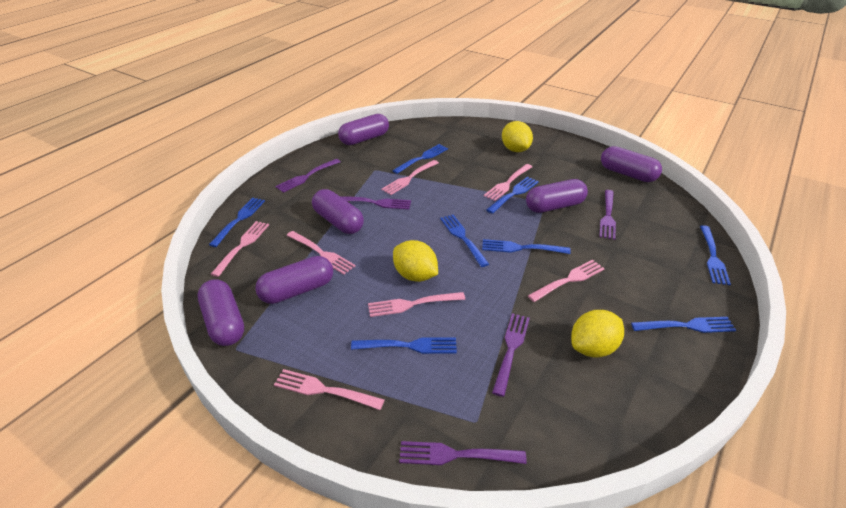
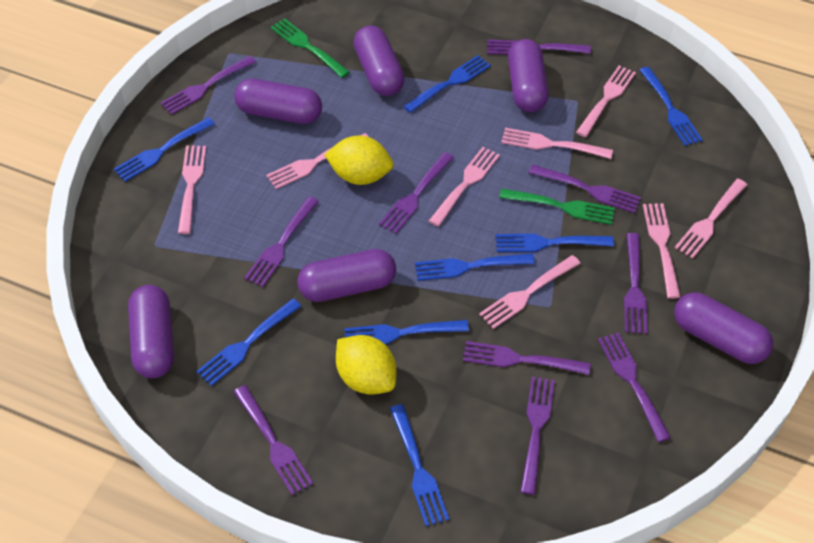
green fork: 0 -> 2
pink fork: 7 -> 8
purple fork: 5 -> 10
yellow lemon: 3 -> 2

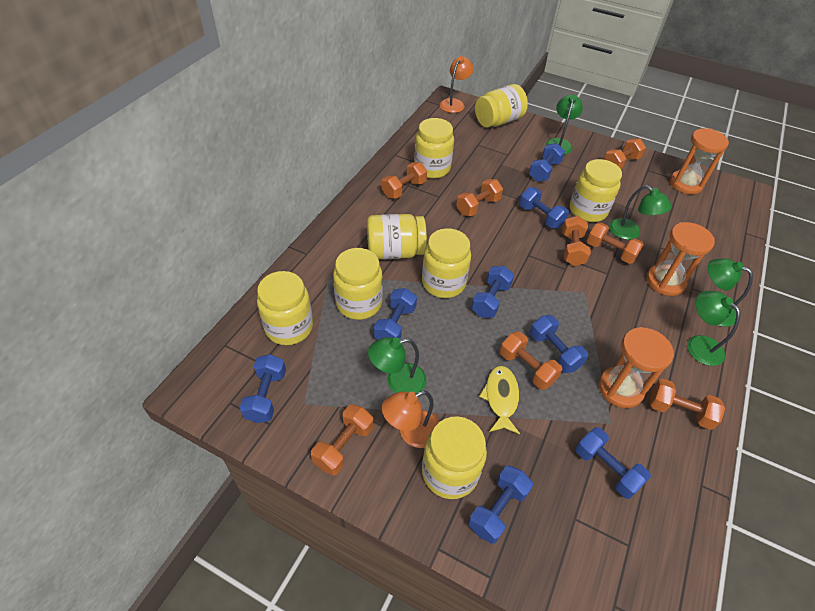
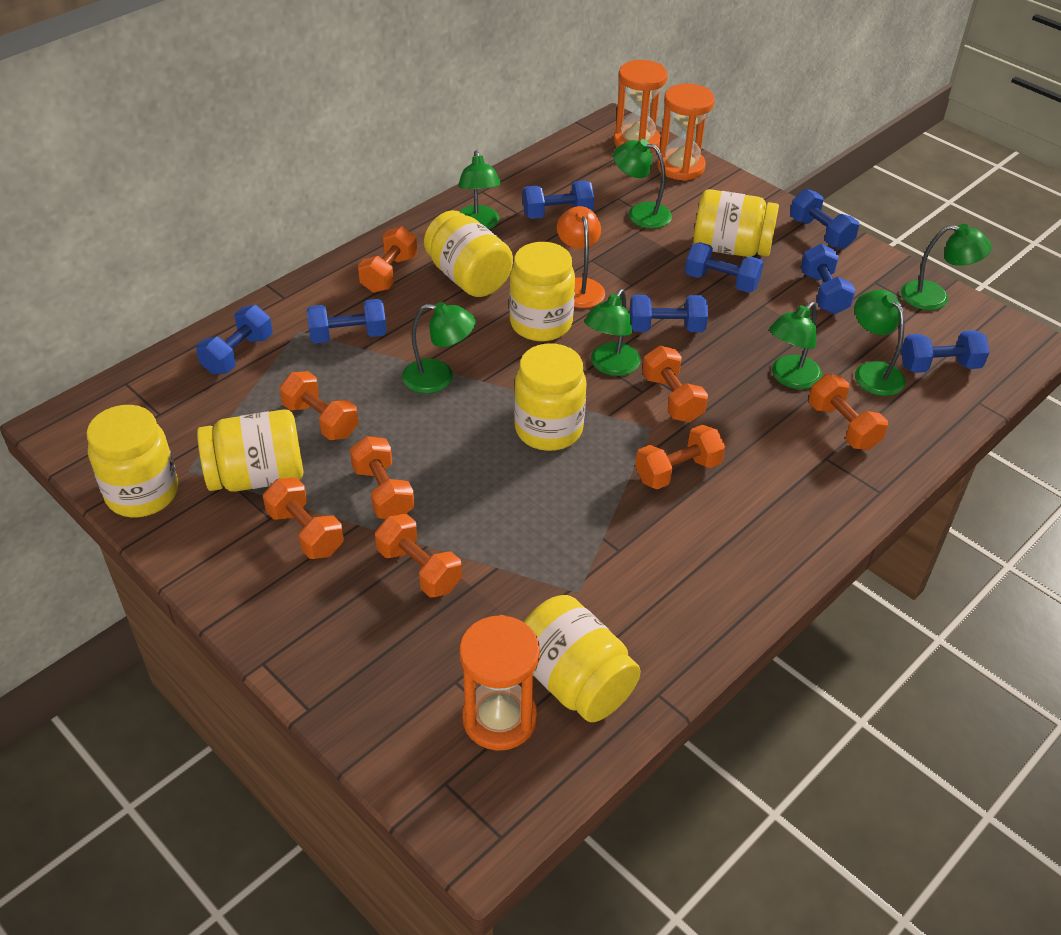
green lamp: 5 -> 7
orange lamp: 2 -> 1
yellow fish: 1 -> 0
yellow jar: 8 -> 7

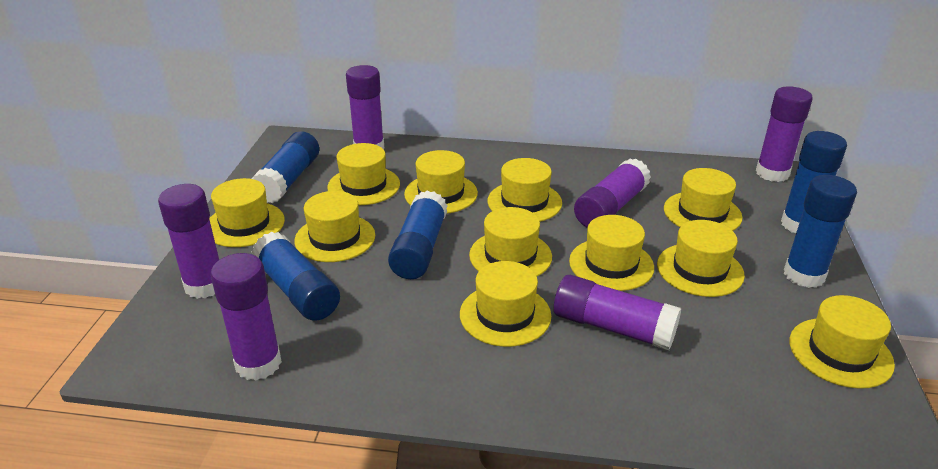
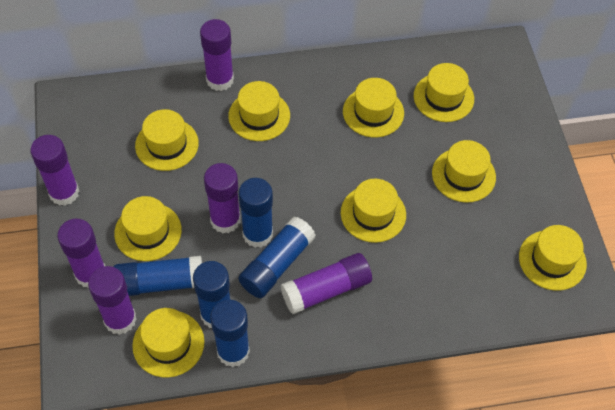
yellow hat: 11 -> 9

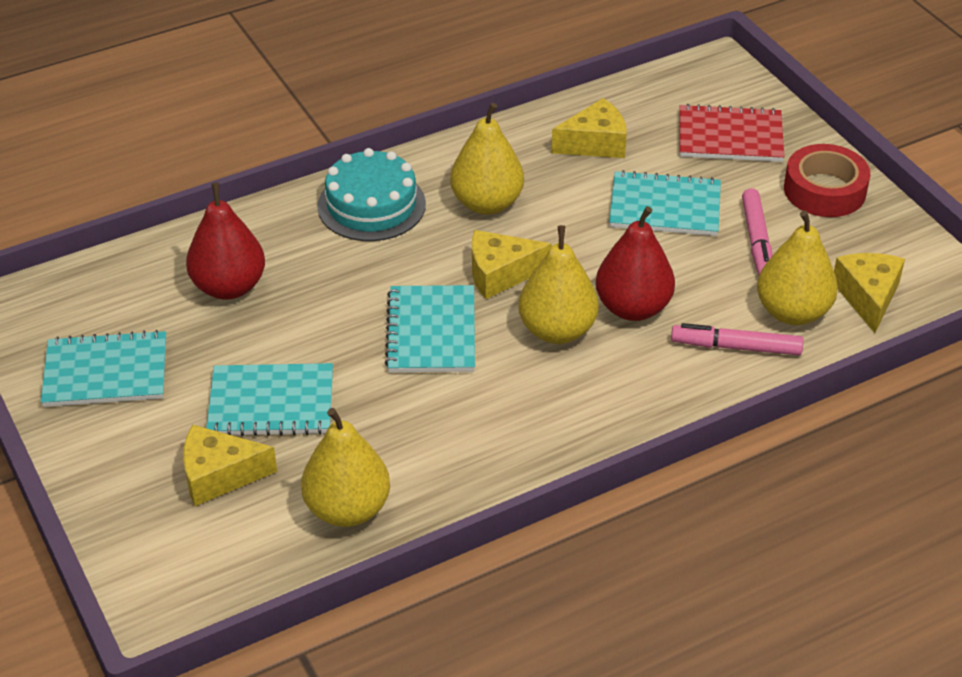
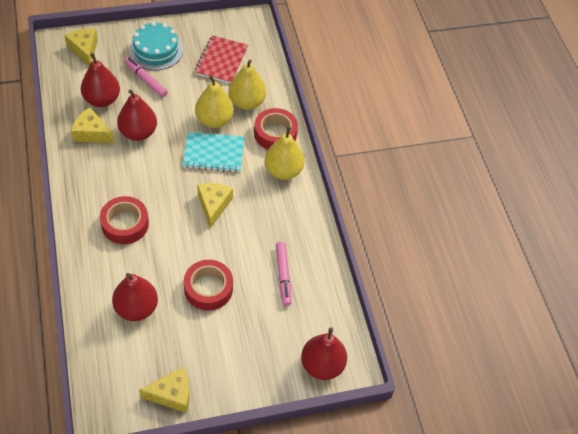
red pear: 2 -> 4
red tape: 1 -> 3
turquoise notebook: 4 -> 1
yellow pear: 4 -> 3

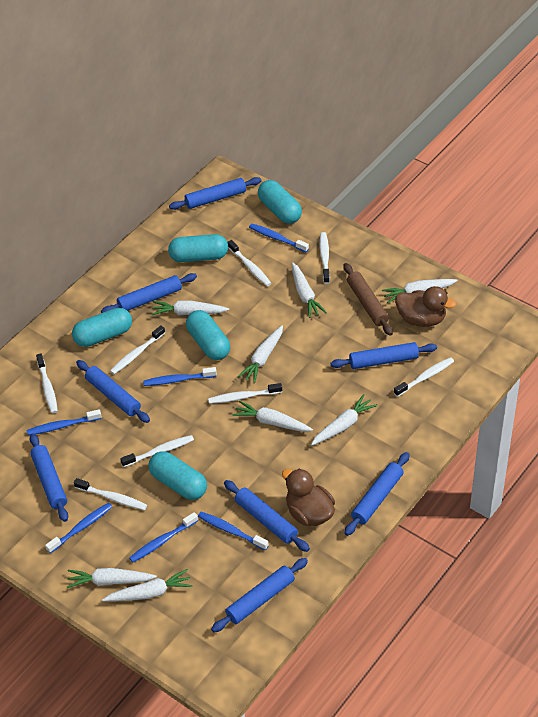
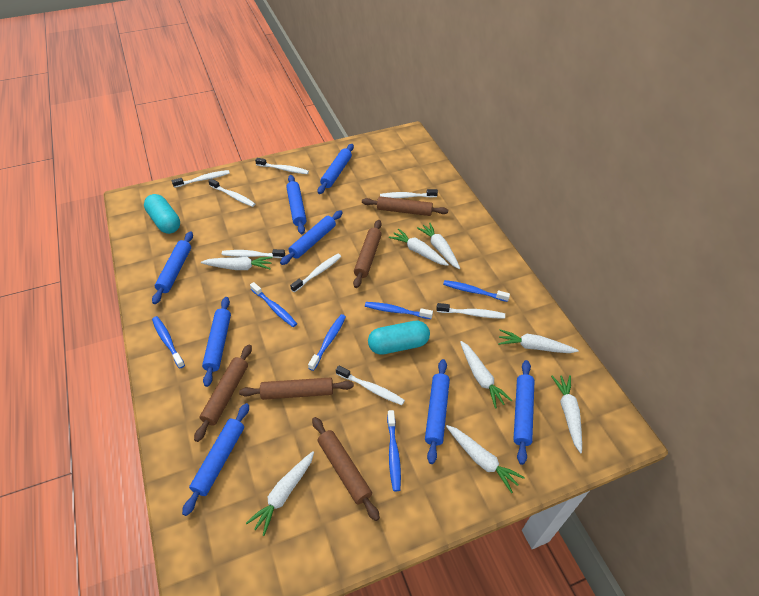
brown duck: 2 -> 0
brown rolling pin: 1 -> 5
turquoise capsule: 5 -> 2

==============================

* [Instructions to follow] Exact copy required, pictures excluded: the lines from the one holding "yellow jar: 8 -> 7" through the last line of the data, both ends included.

* [Task answer]
yellow jar: 8 -> 7

yellow hat: 11 -> 9

red pear: 2 -> 4
red tape: 1 -> 3
turquoise notebook: 4 -> 1
yellow pear: 4 -> 3

brown duck: 2 -> 0
brown rolling pin: 1 -> 5
turquoise capsule: 5 -> 2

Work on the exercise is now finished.